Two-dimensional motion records
■ ■ ■ ■ ■

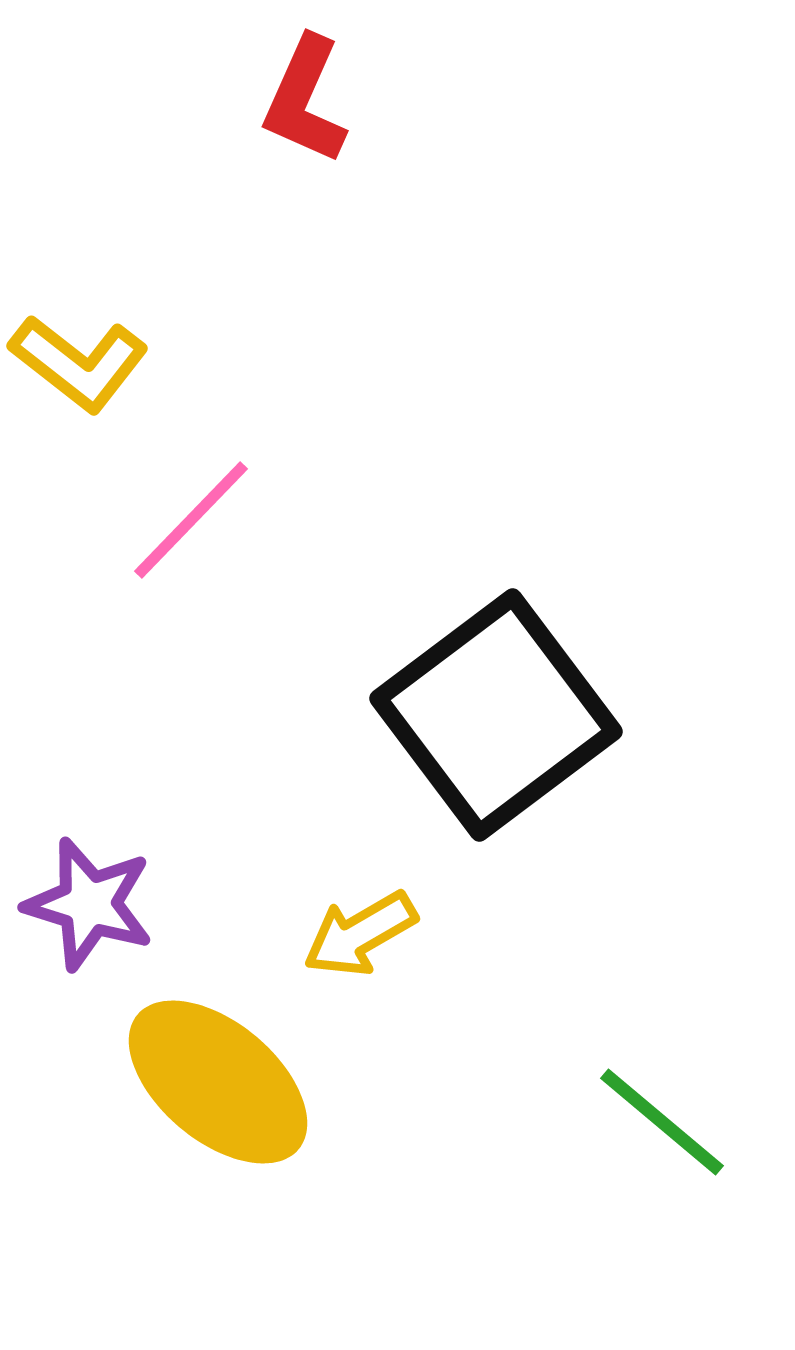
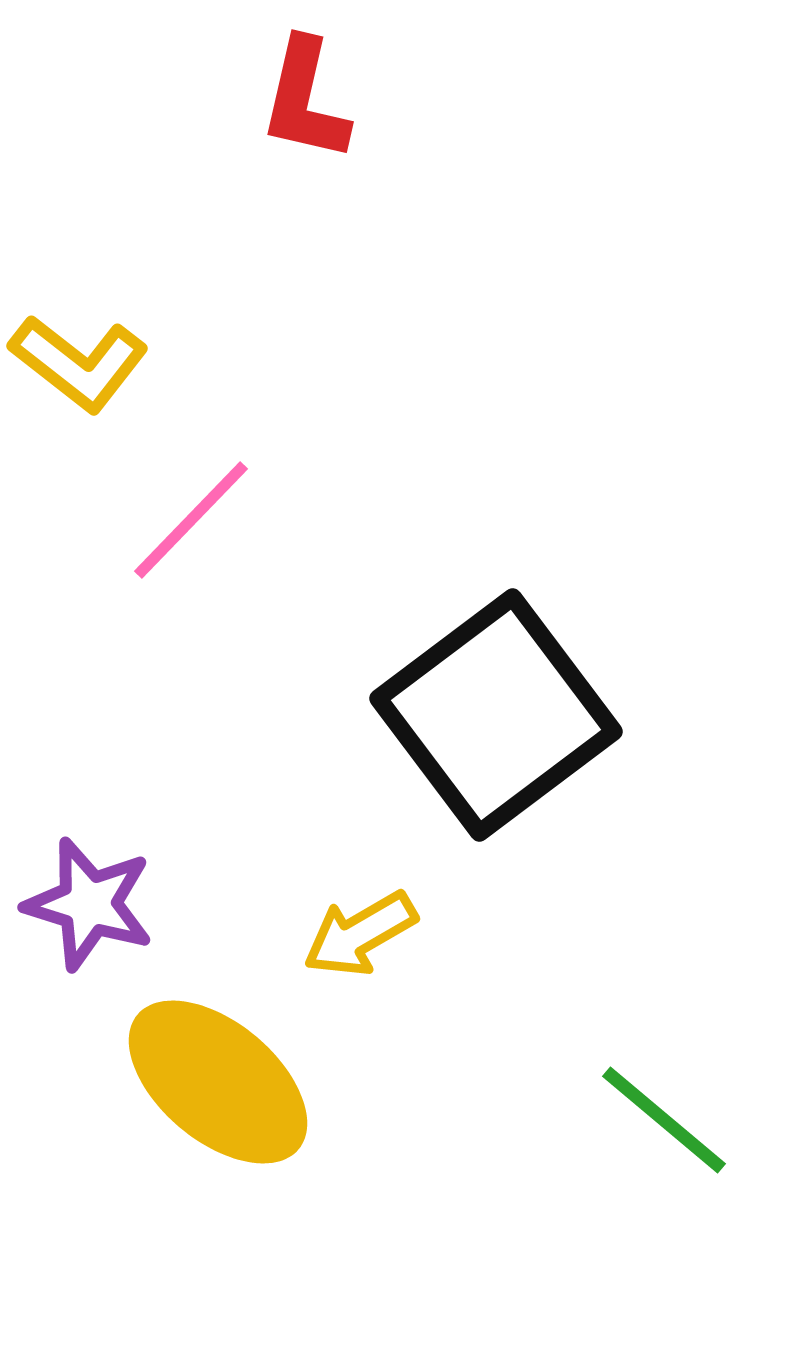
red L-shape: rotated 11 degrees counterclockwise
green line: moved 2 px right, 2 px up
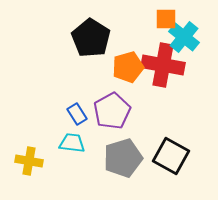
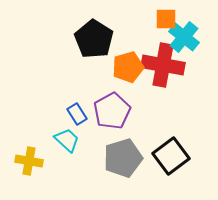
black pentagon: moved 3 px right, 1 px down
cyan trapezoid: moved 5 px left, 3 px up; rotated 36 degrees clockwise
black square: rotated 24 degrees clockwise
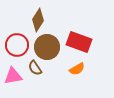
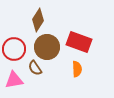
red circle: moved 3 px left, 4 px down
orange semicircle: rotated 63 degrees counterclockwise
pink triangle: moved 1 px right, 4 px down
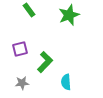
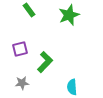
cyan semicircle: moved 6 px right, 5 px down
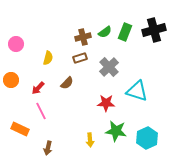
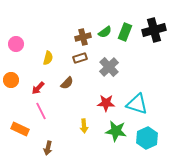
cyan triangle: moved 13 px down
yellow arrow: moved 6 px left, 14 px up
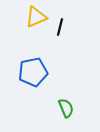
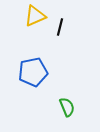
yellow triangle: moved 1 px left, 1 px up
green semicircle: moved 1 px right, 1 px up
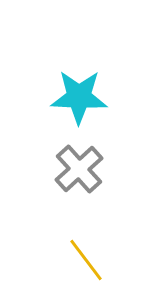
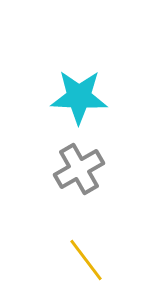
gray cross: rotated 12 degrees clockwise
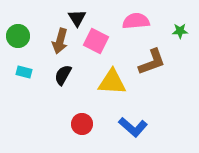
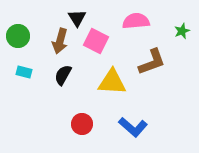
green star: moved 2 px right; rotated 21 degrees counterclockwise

■ ■ ■ ■ ■

> **Work to be completed**:
Copy out every line above where "green" is present.

> **Finished exercise**:
green line: moved 2 px right, 2 px up
green semicircle: moved 1 px right, 1 px up
green star: moved 2 px right; rotated 21 degrees counterclockwise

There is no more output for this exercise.